# Activity
Each entry below must be repeated exactly. Leave the pictures out of it.

Colored object listings:
>>>

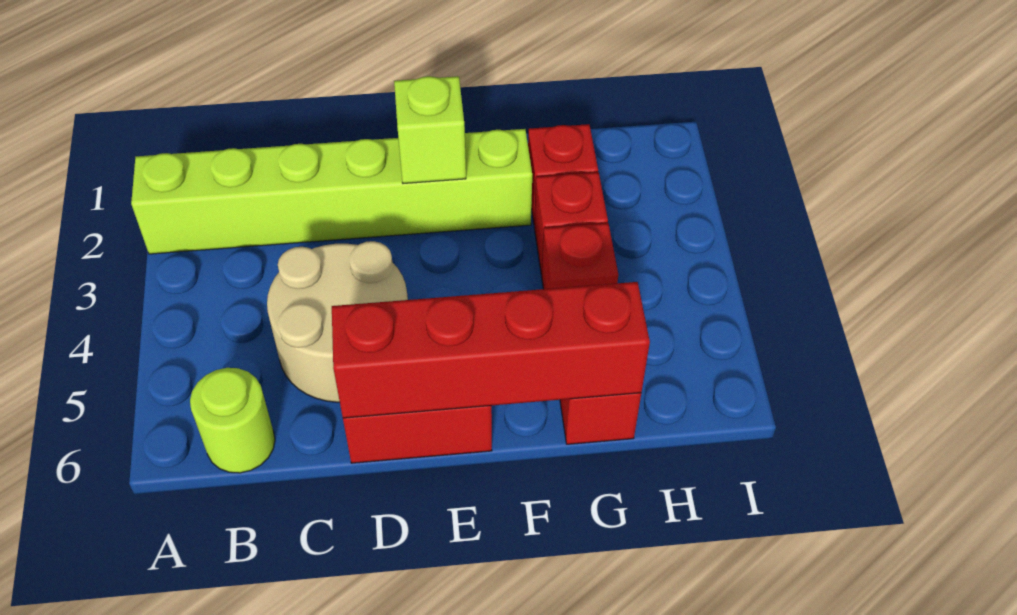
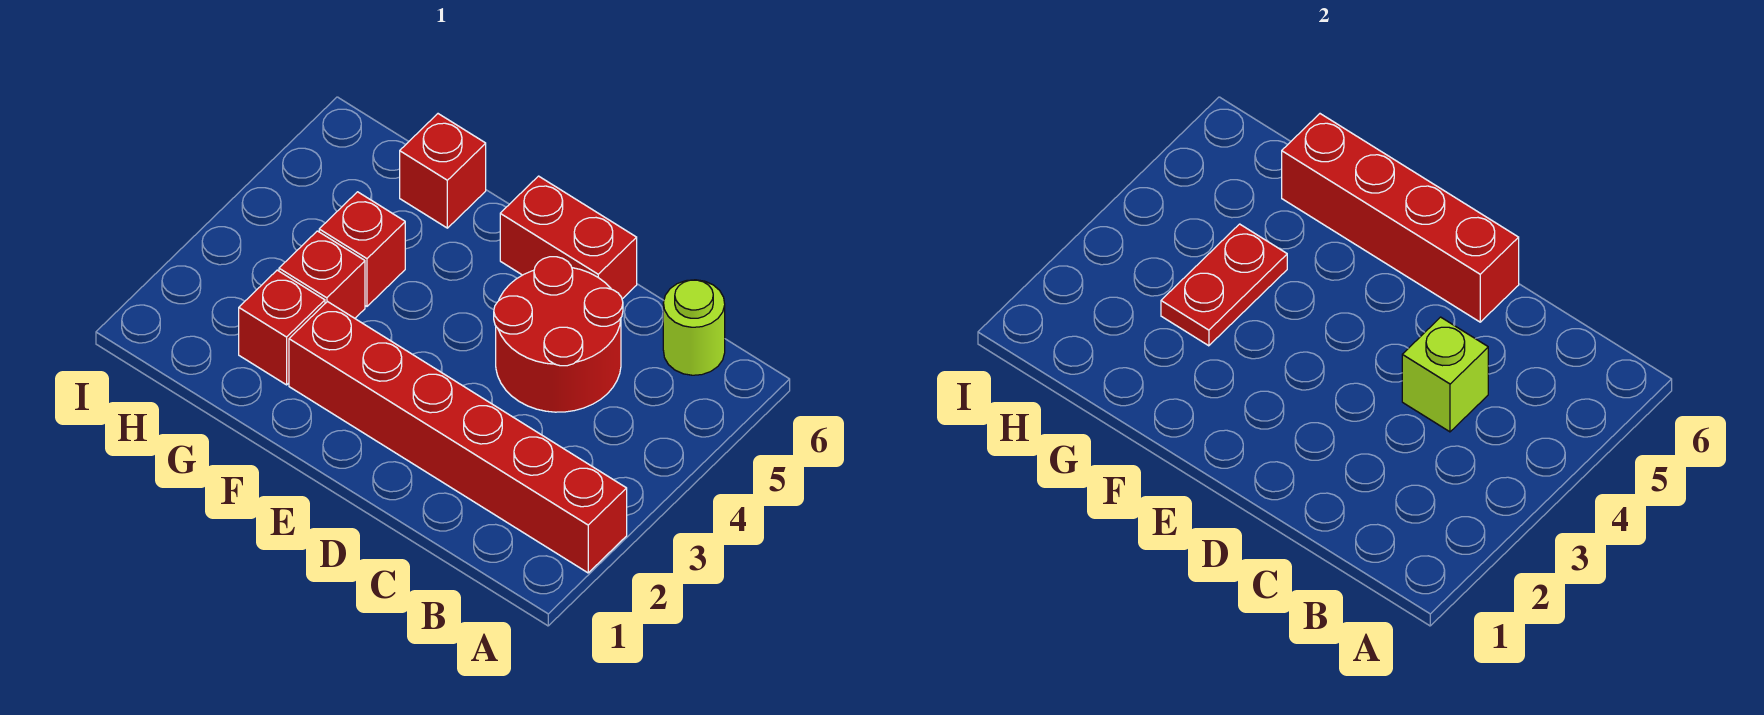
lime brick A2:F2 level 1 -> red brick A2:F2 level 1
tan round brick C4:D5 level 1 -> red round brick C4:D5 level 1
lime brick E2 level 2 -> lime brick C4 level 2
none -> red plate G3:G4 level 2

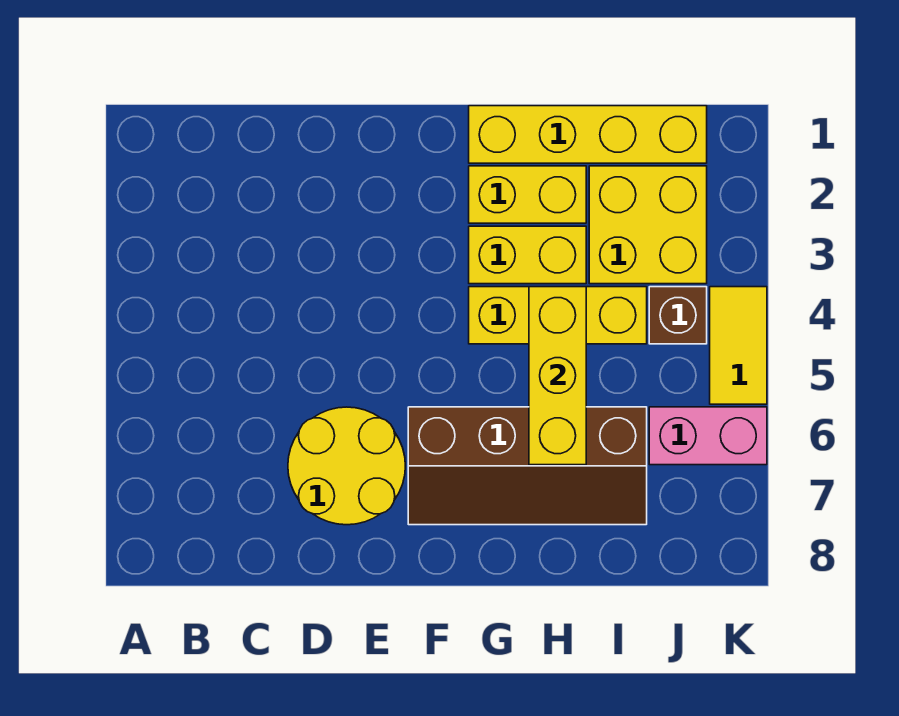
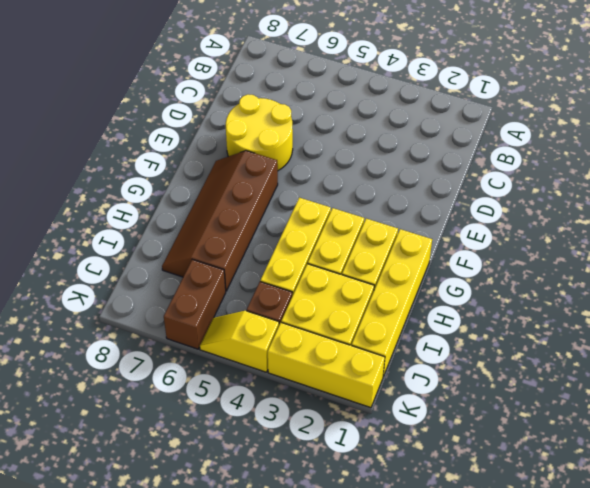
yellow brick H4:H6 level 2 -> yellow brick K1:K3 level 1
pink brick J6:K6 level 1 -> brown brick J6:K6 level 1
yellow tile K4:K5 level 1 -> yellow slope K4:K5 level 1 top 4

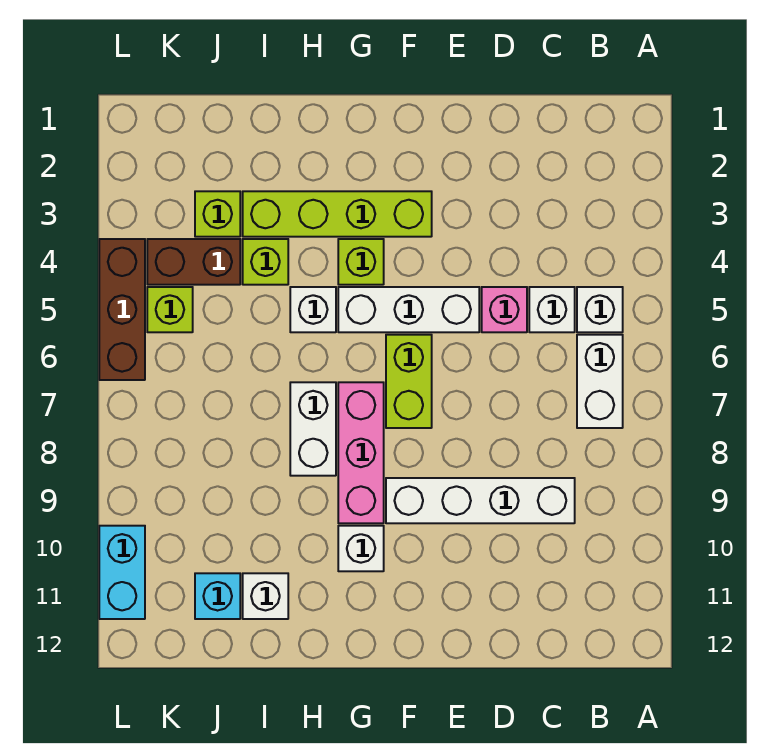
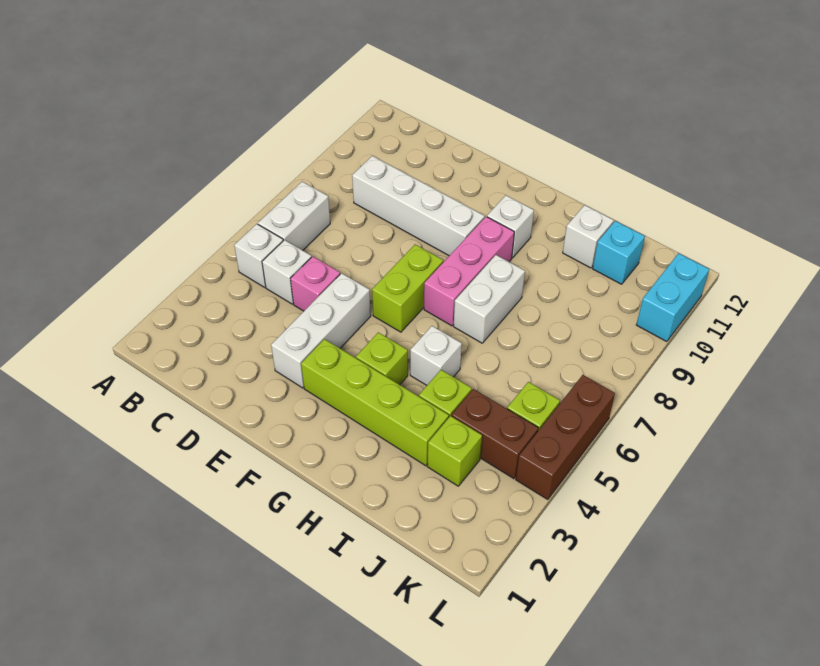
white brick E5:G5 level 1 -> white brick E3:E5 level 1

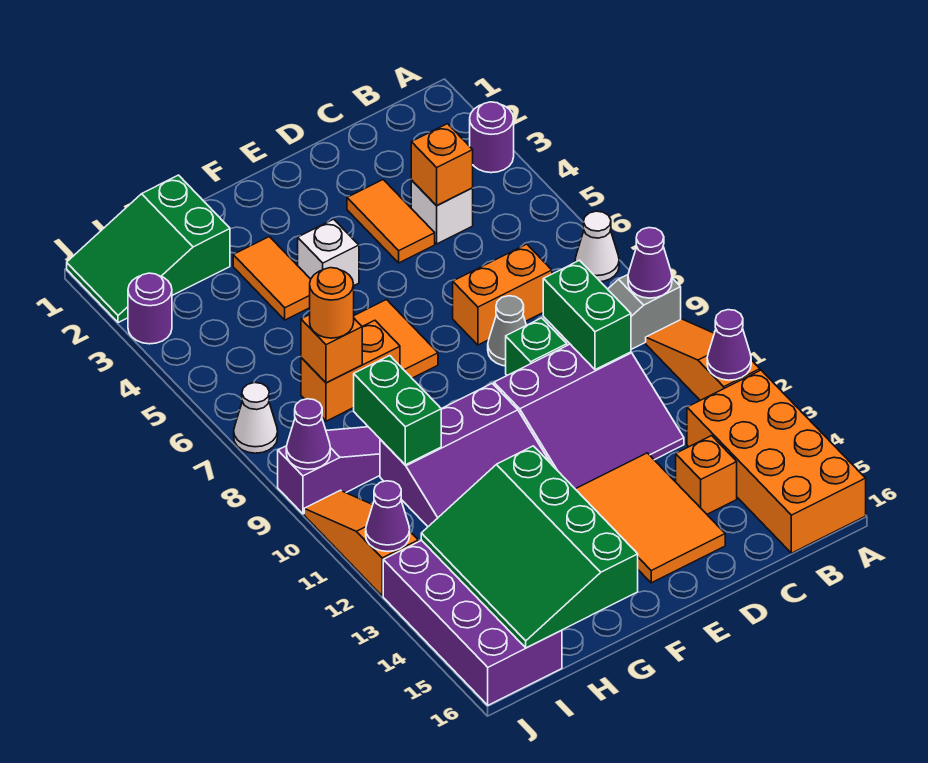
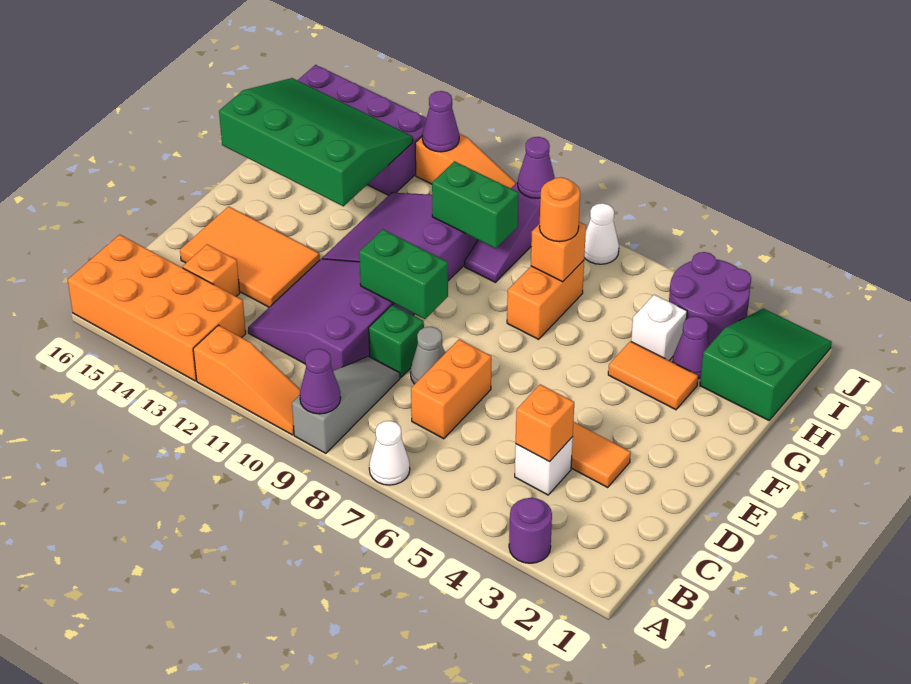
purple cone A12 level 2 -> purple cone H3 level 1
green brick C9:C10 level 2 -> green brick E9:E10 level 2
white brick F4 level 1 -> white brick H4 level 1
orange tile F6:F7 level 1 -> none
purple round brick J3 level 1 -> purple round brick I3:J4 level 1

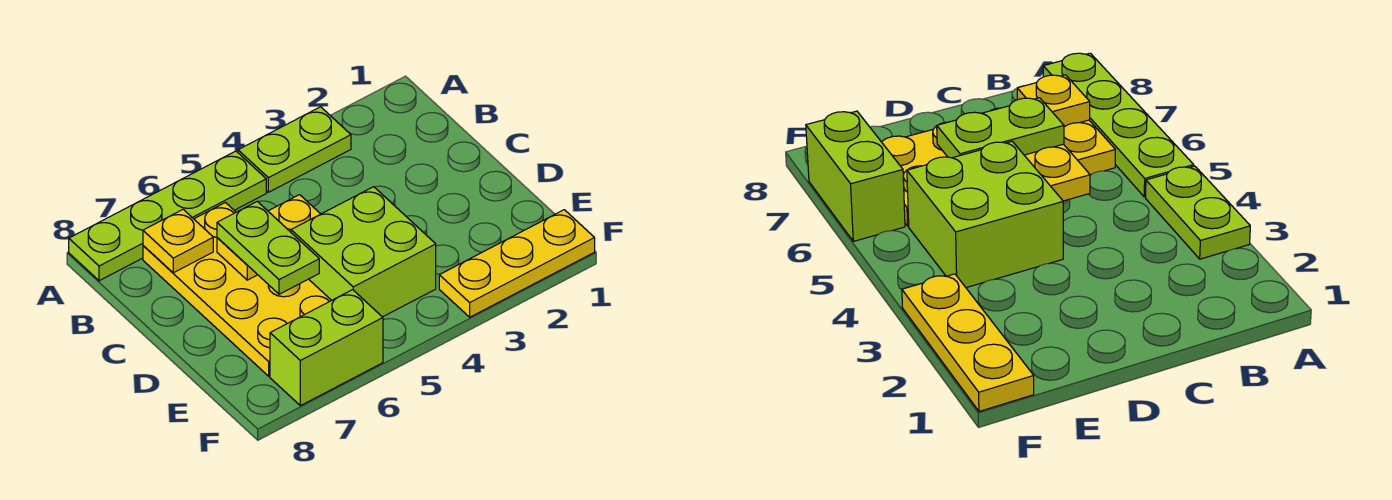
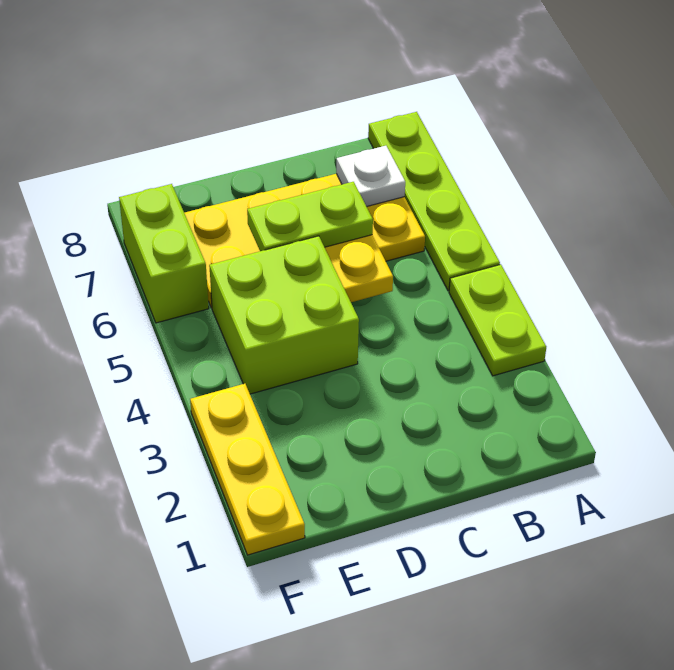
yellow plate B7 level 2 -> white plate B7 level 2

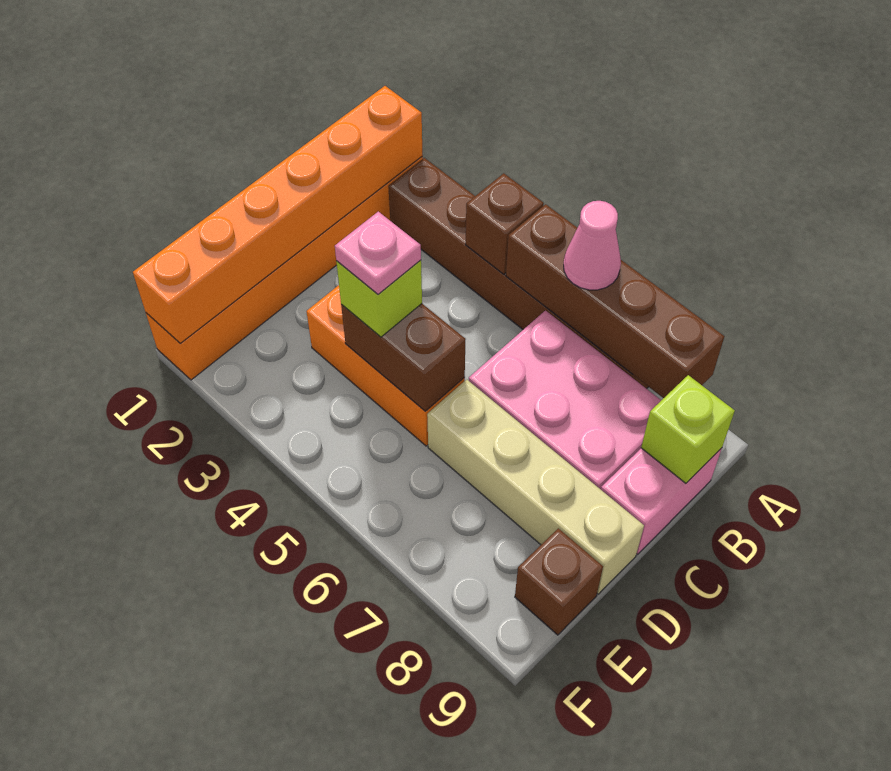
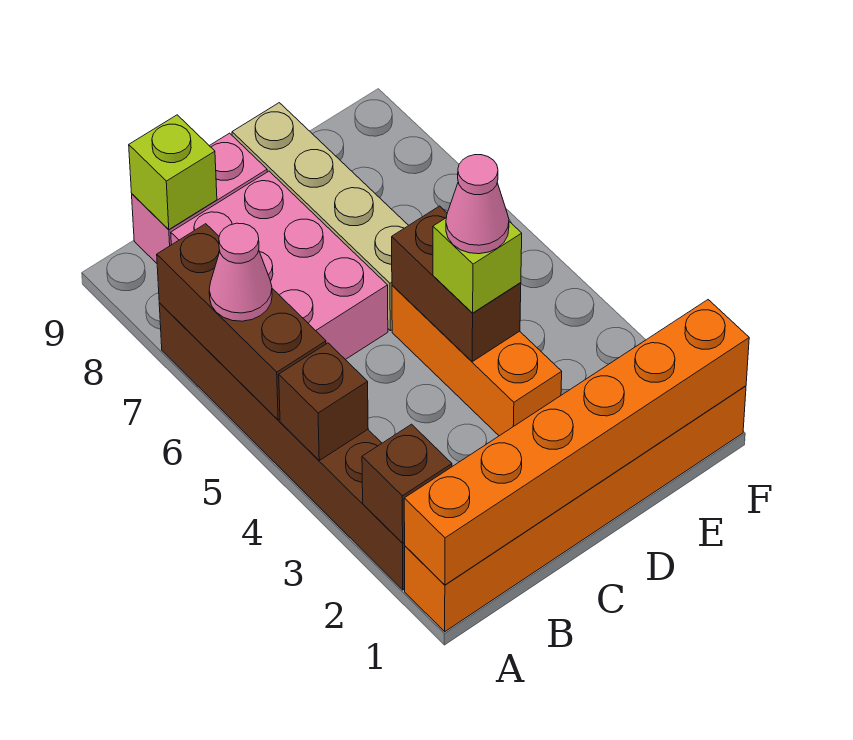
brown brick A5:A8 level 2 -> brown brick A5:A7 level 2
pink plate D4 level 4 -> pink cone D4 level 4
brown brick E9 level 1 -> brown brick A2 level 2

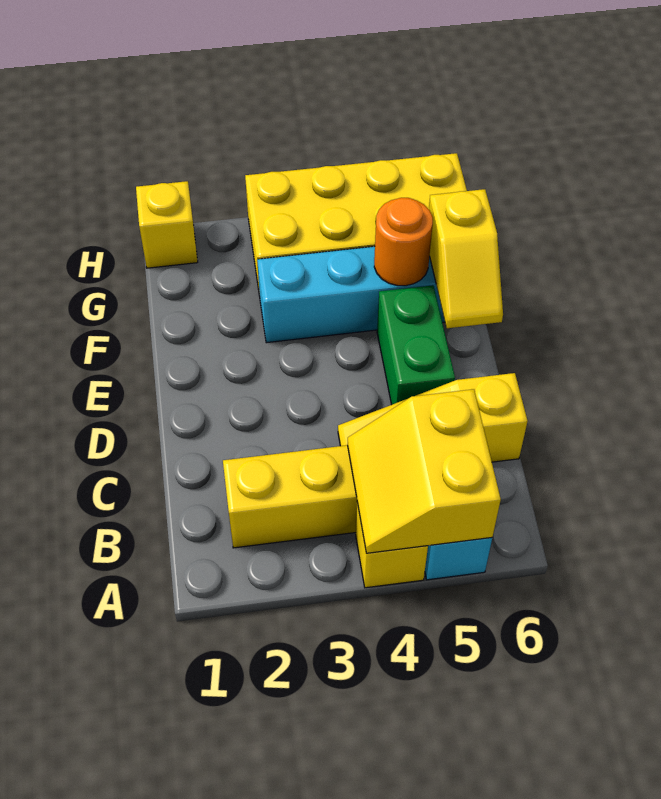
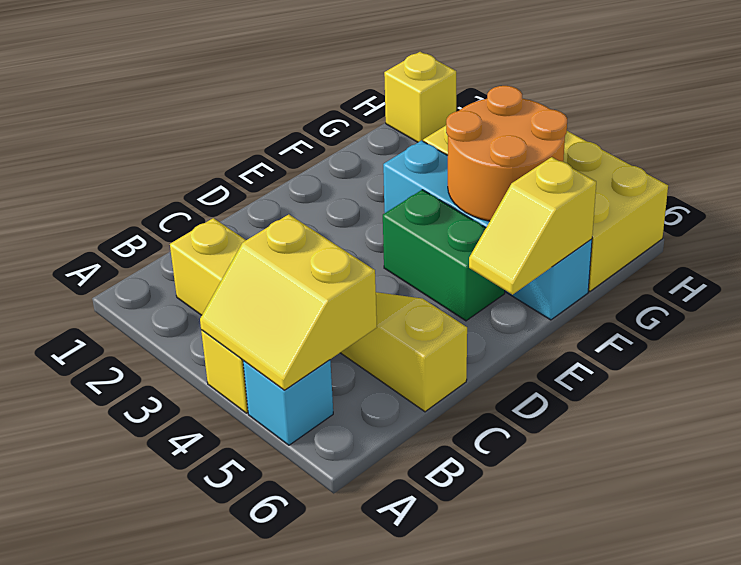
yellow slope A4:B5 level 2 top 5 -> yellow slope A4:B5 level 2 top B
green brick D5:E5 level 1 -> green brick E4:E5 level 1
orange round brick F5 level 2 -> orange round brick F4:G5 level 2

<<<

# Result of this task
lime brick A2:F2 level 1 -> red brick A2:F2 level 1
tan round brick C4:D5 level 1 -> red round brick C4:D5 level 1
lime brick E2 level 2 -> lime brick C4 level 2
none -> red plate G3:G4 level 2

yellow brick H4:H6 level 2 -> yellow brick K1:K3 level 1
pink brick J6:K6 level 1 -> brown brick J6:K6 level 1
yellow tile K4:K5 level 1 -> yellow slope K4:K5 level 1 top 4

white brick E5:G5 level 1 -> white brick E3:E5 level 1

purple cone A12 level 2 -> purple cone H3 level 1
green brick C9:C10 level 2 -> green brick E9:E10 level 2
white brick F4 level 1 -> white brick H4 level 1
orange tile F6:F7 level 1 -> none
purple round brick J3 level 1 -> purple round brick I3:J4 level 1

yellow plate B7 level 2 -> white plate B7 level 2

brown brick A5:A8 level 2 -> brown brick A5:A7 level 2
pink plate D4 level 4 -> pink cone D4 level 4
brown brick E9 level 1 -> brown brick A2 level 2

yellow slope A4:B5 level 2 top 5 -> yellow slope A4:B5 level 2 top B
green brick D5:E5 level 1 -> green brick E4:E5 level 1
orange round brick F5 level 2 -> orange round brick F4:G5 level 2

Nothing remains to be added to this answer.